== Prompt ==
Leave no picture in, and give every entry again exactly.

------ Record excerpts ------

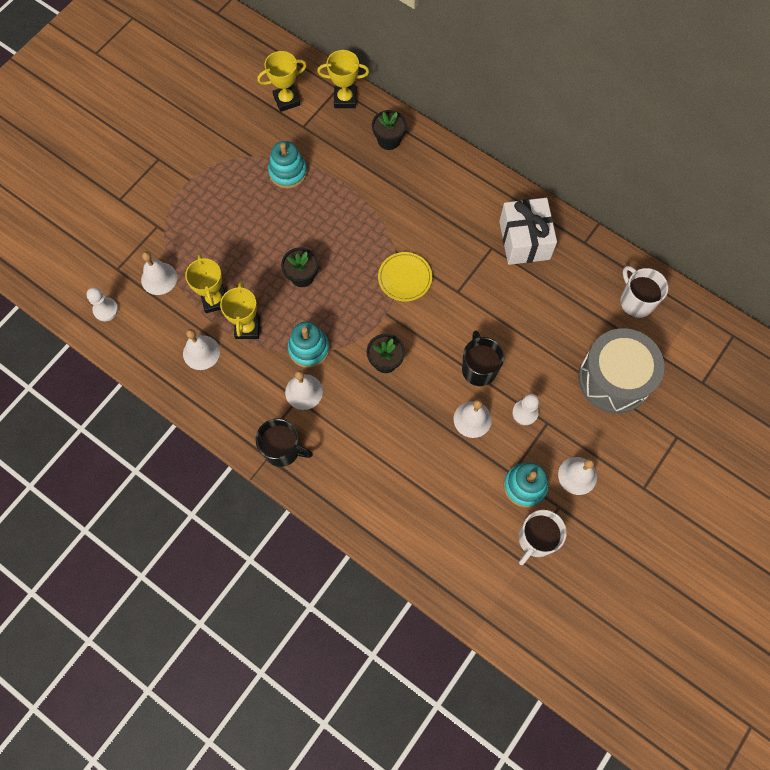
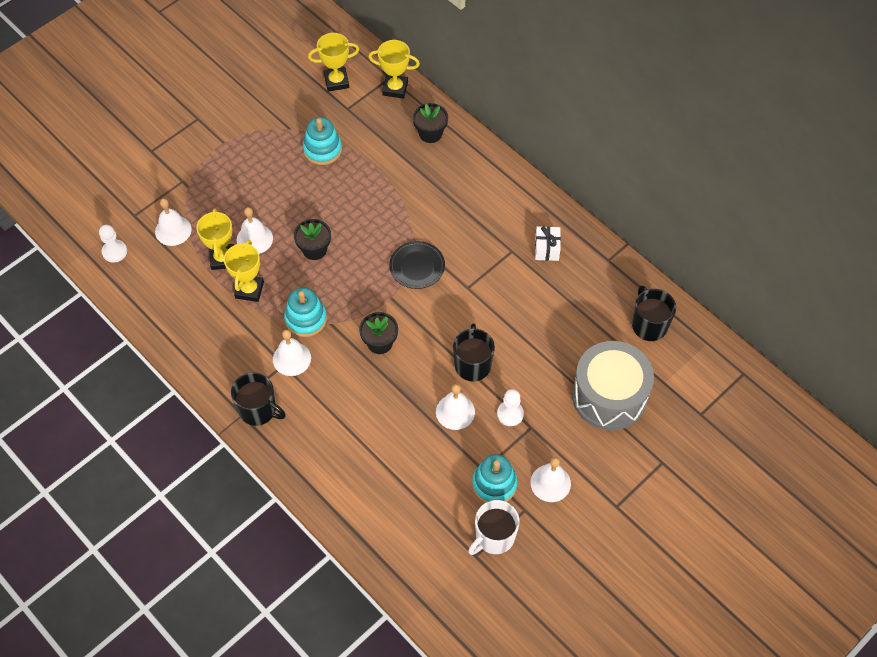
camera: 10 degrees right, 10 degrees down
(201, 352) = (199, 306): white bell -> white bell (254, 239)
(405, 278) = (417, 267): yellow plate -> black plate
(524, 240) = (546, 249): white gift -> white gift, size x0.53
(636, 301) = (649, 325): white mug -> black mug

------

== Expected answer ==
camera: 10 degrees right, 10 degrees down
(201, 352) = (199, 306): white bell -> white bell (254, 239)
(405, 278) = (417, 267): yellow plate -> black plate
(524, 240) = (546, 249): white gift -> white gift, size x0.53
(636, 301) = (649, 325): white mug -> black mug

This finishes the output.